### What you need to do
Copy out the lines of the records below, and only those lines, from the one with "camera: 175 degrees left, 15 degrees up" through the one with "(349, 107) = (156, 258): green", exactly as they appear.

### Data under study

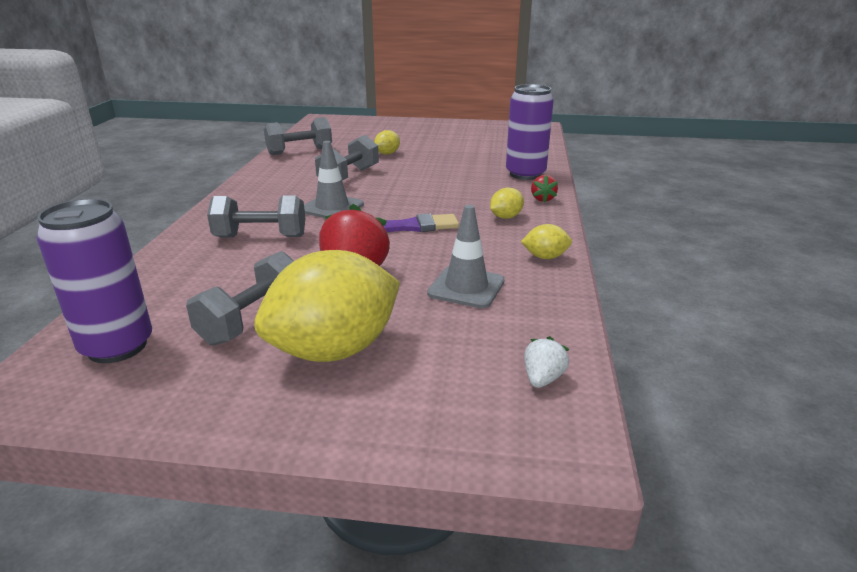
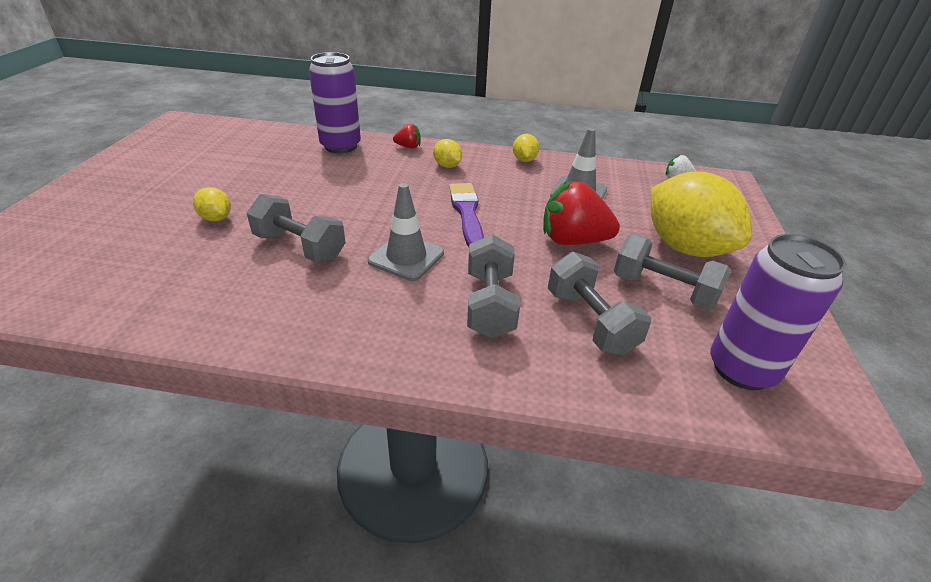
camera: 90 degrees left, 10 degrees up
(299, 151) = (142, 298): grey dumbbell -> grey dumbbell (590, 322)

* * *

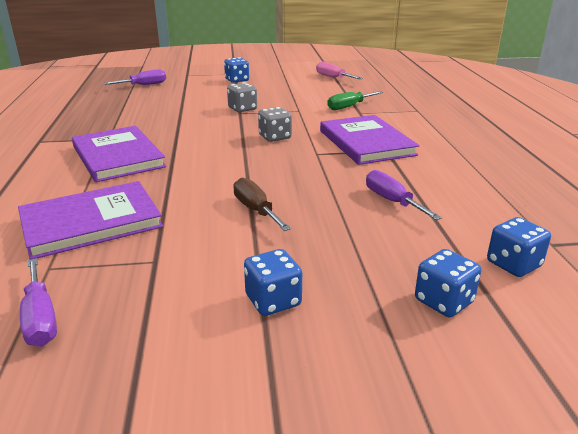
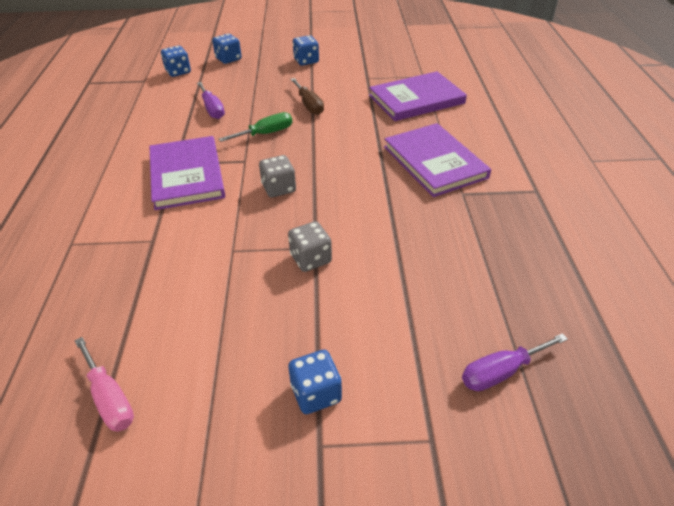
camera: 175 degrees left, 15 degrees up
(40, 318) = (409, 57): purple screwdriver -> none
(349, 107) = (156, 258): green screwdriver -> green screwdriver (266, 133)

### Answer box
camera: 175 degrees left, 15 degrees up
(40, 318) = (409, 57): purple screwdriver -> none
(349, 107) = (156, 258): green screwdriver -> green screwdriver (266, 133)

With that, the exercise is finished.